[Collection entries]
*** Block opens ***

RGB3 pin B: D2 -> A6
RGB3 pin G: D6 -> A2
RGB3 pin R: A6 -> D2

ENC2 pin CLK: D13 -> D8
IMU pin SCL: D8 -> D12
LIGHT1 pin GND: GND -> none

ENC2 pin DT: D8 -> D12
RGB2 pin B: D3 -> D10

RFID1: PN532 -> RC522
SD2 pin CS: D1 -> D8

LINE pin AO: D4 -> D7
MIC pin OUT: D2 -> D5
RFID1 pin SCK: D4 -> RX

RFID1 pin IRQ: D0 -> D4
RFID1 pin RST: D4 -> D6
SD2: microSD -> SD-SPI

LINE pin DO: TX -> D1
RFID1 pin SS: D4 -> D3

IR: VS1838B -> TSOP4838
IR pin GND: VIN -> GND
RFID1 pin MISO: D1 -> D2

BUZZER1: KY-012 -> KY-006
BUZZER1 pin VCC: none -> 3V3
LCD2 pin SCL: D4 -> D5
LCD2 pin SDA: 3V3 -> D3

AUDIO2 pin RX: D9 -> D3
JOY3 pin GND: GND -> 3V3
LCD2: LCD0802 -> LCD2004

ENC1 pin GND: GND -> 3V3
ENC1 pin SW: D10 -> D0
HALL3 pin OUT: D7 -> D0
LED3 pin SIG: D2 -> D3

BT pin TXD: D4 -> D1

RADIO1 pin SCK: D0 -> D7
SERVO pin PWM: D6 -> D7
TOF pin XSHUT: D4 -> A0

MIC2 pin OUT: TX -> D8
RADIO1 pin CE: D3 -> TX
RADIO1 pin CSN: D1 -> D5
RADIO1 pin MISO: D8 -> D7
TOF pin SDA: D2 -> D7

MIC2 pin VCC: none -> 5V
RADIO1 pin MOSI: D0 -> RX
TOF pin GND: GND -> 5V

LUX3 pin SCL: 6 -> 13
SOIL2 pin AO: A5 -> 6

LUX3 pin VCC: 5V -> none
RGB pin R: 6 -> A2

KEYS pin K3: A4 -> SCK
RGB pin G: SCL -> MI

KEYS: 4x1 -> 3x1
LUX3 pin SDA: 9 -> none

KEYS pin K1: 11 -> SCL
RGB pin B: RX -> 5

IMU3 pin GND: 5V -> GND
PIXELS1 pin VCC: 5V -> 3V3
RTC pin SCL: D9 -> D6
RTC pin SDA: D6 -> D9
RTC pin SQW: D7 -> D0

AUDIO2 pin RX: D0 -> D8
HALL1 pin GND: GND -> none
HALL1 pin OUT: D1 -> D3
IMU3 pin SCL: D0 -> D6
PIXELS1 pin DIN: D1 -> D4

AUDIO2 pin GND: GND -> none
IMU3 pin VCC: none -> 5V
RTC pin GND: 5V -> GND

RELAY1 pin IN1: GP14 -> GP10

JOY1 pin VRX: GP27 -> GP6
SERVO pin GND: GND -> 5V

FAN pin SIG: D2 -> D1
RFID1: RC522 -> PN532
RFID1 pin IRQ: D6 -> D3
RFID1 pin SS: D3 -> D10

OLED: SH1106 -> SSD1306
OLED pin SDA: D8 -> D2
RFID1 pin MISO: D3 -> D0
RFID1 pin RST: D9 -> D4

*** Block closes ***

» **Work order**
Reproduce the entries exactly, dropping nothing.

» **Output of the task**
RGB3 pin B: D2 -> A6
RGB3 pin G: D6 -> A2
RGB3 pin R: A6 -> D2

ENC2 pin CLK: D13 -> D8
IMU pin SCL: D8 -> D12
LIGHT1 pin GND: GND -> none

ENC2 pin DT: D8 -> D12
RGB2 pin B: D3 -> D10

RFID1: PN532 -> RC522
SD2 pin CS: D1 -> D8

LINE pin AO: D4 -> D7
MIC pin OUT: D2 -> D5
RFID1 pin SCK: D4 -> RX

RFID1 pin IRQ: D0 -> D4
RFID1 pin RST: D4 -> D6
SD2: microSD -> SD-SPI

LINE pin DO: TX -> D1
RFID1 pin SS: D4 -> D3

IR: VS1838B -> TSOP4838
IR pin GND: VIN -> GND
RFID1 pin MISO: D1 -> D2

BUZZER1: KY-012 -> KY-006
BUZZER1 pin VCC: none -> 3V3
LCD2 pin SCL: D4 -> D5
LCD2 pin SDA: 3V3 -> D3

AUDIO2 pin RX: D9 -> D3
JOY3 pin GND: GND -> 3V3
LCD2: LCD0802 -> LCD2004

ENC1 pin GND: GND -> 3V3
ENC1 pin SW: D10 -> D0
HALL3 pin OUT: D7 -> D0
LED3 pin SIG: D2 -> D3

BT pin TXD: D4 -> D1

RADIO1 pin SCK: D0 -> D7
SERVO pin PWM: D6 -> D7
TOF pin XSHUT: D4 -> A0

MIC2 pin OUT: TX -> D8
RADIO1 pin CE: D3 -> TX
RADIO1 pin CSN: D1 -> D5
RADIO1 pin MISO: D8 -> D7
TOF pin SDA: D2 -> D7

MIC2 pin VCC: none -> 5V
RADIO1 pin MOSI: D0 -> RX
TOF pin GND: GND -> 5V

LUX3 pin SCL: 6 -> 13
SOIL2 pin AO: A5 -> 6

LUX3 pin VCC: 5V -> none
RGB pin R: 6 -> A2

KEYS pin K3: A4 -> SCK
RGB pin G: SCL -> MI

KEYS: 4x1 -> 3x1
LUX3 pin SDA: 9 -> none

KEYS pin K1: 11 -> SCL
RGB pin B: RX -> 5

IMU3 pin GND: 5V -> GND
PIXELS1 pin VCC: 5V -> 3V3
RTC pin SCL: D9 -> D6
RTC pin SDA: D6 -> D9
RTC pin SQW: D7 -> D0

AUDIO2 pin RX: D0 -> D8
HALL1 pin GND: GND -> none
HALL1 pin OUT: D1 -> D3
IMU3 pin SCL: D0 -> D6
PIXELS1 pin DIN: D1 -> D4

AUDIO2 pin GND: GND -> none
IMU3 pin VCC: none -> 5V
RTC pin GND: 5V -> GND

RELAY1 pin IN1: GP14 -> GP10

JOY1 pin VRX: GP27 -> GP6
SERVO pin GND: GND -> 5V

FAN pin SIG: D2 -> D1
RFID1: RC522 -> PN532
RFID1 pin IRQ: D6 -> D3
RFID1 pin SS: D3 -> D10

OLED: SH1106 -> SSD1306
OLED pin SDA: D8 -> D2
RFID1 pin MISO: D3 -> D0
RFID1 pin RST: D9 -> D4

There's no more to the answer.